[Entries provided — start]

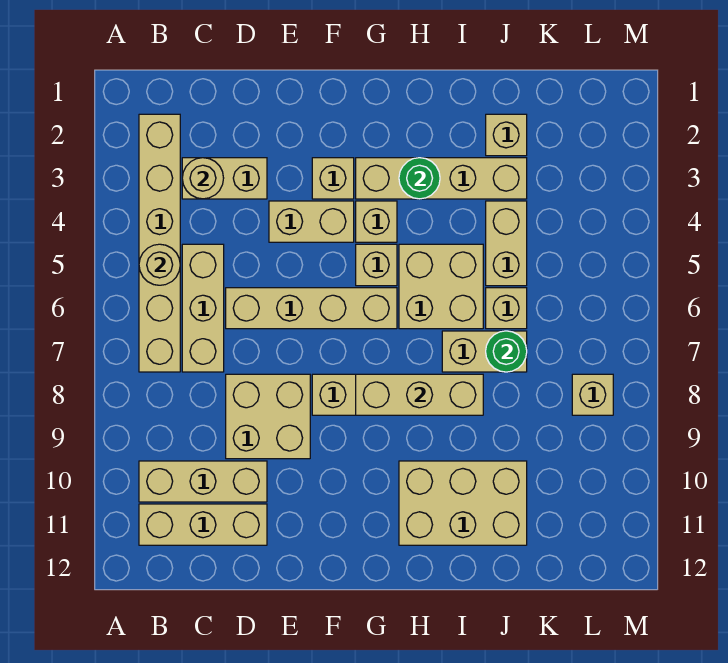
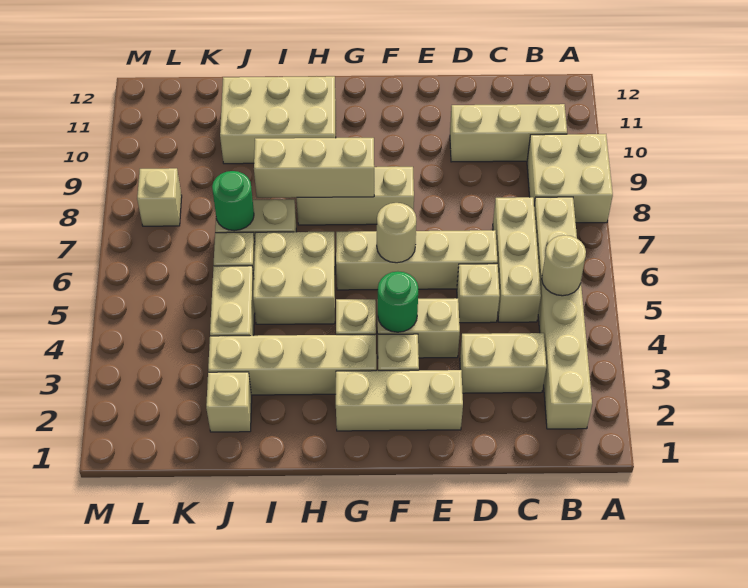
tan brick B11:D11 level 1 -> tan brick E2:G2 level 1
tan round brick C3 level 2 -> tan round brick F6 level 2
tan brick D8:E9 level 1 -> tan brick A8:B9 level 1
tan brick G5 level 1 -> tan brick D5 level 1
green round brick H3 level 2 -> green round brick F4 level 2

[Entries provided — finish]

*How to complete this task*
Without including any pictures, please restate all the records exactly.

*Output below*
tan brick B11:D11 level 1 -> tan brick E2:G2 level 1
tan round brick C3 level 2 -> tan round brick F6 level 2
tan brick D8:E9 level 1 -> tan brick A8:B9 level 1
tan brick G5 level 1 -> tan brick D5 level 1
green round brick H3 level 2 -> green round brick F4 level 2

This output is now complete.